▶ **SUPPLIED MATERIAL**:
..............................

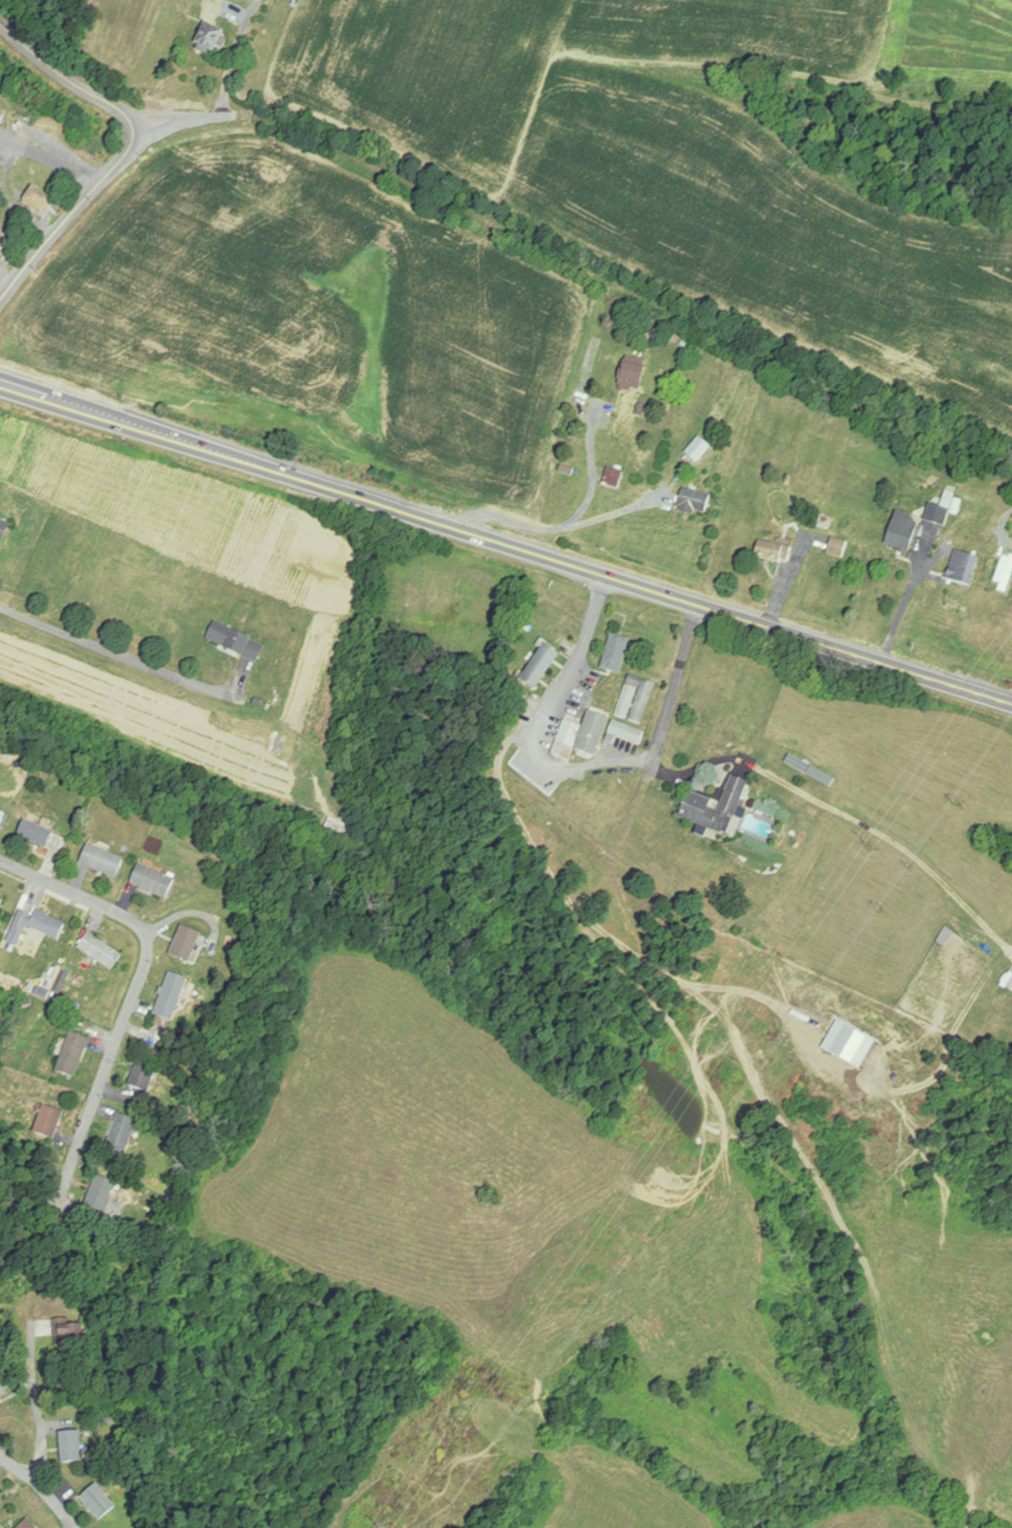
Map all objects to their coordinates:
building: (213, 36)
road: (222, 99)
road: (129, 151)
road: (49, 158)
building: (38, 199)
building: (3, 243)
road: (6, 284)
building: (632, 378)
building: (700, 449)
road: (590, 475)
building: (615, 477)
building: (695, 501)
building: (937, 519)
building: (4, 527)
road: (559, 528)
building: (904, 532)
road: (505, 544)
building: (839, 546)
building: (775, 551)
building: (964, 567)
road: (901, 610)
road: (75, 636)
building: (237, 641)
building: (616, 653)
building: (541, 666)
building: (636, 700)
building: (628, 732)
building: (582, 736)
road: (584, 765)
building: (716, 807)
building: (340, 828)
building: (37, 833)
power tower: (873, 841)
building: (103, 860)
building: (154, 880)
building: (2, 900)
building: (37, 925)
building: (187, 944)
building: (101, 951)
road: (138, 990)
building: (172, 997)
building: (850, 1044)
building: (74, 1055)
building: (144, 1075)
building: (49, 1124)
building: (122, 1134)
building: (102, 1195)
road: (35, 1406)
building: (72, 1446)
road: (39, 1488)
building: (99, 1502)
building: (28, 1525)

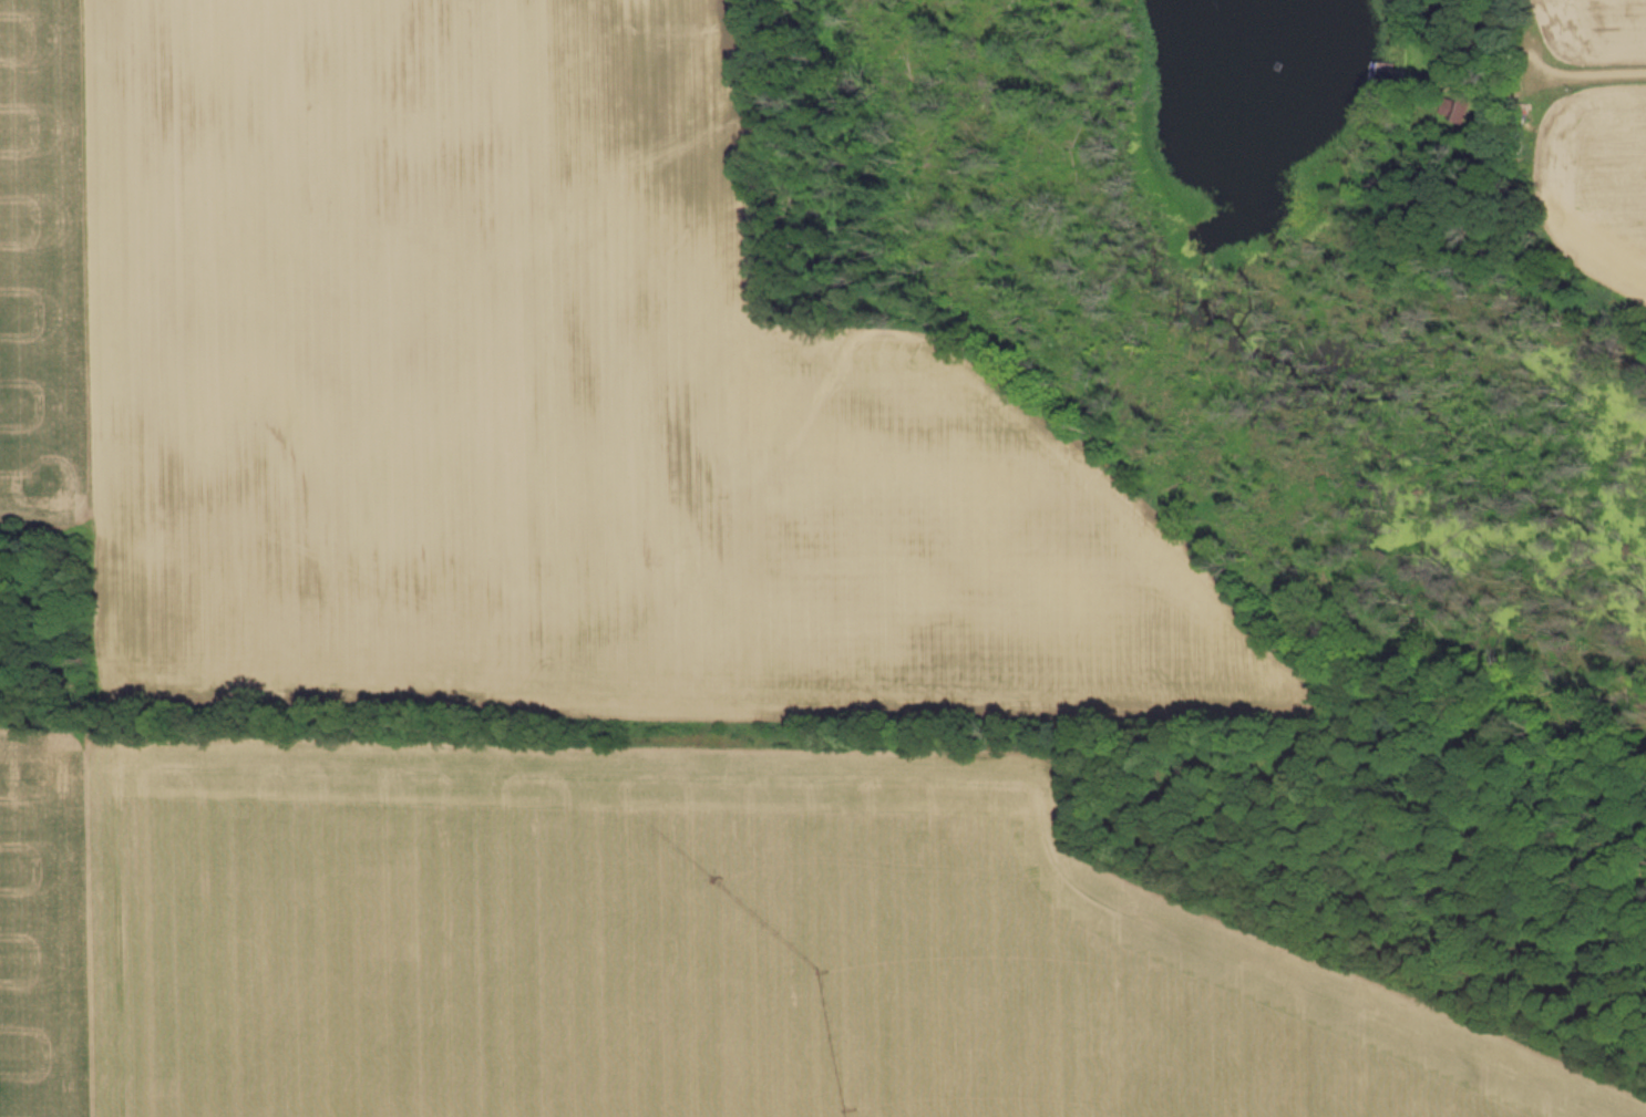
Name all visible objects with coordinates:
road: (1599, 75)
building: (1454, 108)
crop: (524, 393)
crop: (655, 948)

..............................

▶ **TASK TO COMPLETE**:
Omit the pictures, then give every record back exactly as it stands.

▶ **EXERCISE RESULT**:
Map all objects to their coordinates:
building: (213, 36)
road: (222, 99)
road: (129, 151)
road: (49, 158)
building: (38, 199)
building: (3, 243)
road: (6, 284)
building: (632, 378)
building: (700, 449)
road: (590, 475)
building: (615, 477)
building: (695, 501)
building: (937, 519)
building: (4, 527)
road: (559, 528)
building: (904, 532)
road: (505, 544)
building: (839, 546)
building: (775, 551)
building: (964, 567)
road: (901, 610)
road: (75, 636)
building: (237, 641)
building: (616, 653)
building: (541, 666)
building: (636, 700)
building: (628, 732)
building: (582, 736)
road: (584, 765)
building: (716, 807)
building: (340, 828)
building: (37, 833)
power tower: (873, 841)
building: (103, 860)
building: (154, 880)
building: (2, 900)
building: (37, 925)
building: (187, 944)
building: (101, 951)
road: (138, 990)
building: (172, 997)
building: (850, 1044)
building: (74, 1055)
building: (144, 1075)
building: (49, 1124)
building: (122, 1134)
building: (102, 1195)
road: (35, 1406)
building: (72, 1446)
road: (39, 1488)
building: (99, 1502)
building: (28, 1525)

Name all visible objects with coordinates:
road: (1599, 75)
building: (1454, 108)
crop: (524, 393)
crop: (655, 948)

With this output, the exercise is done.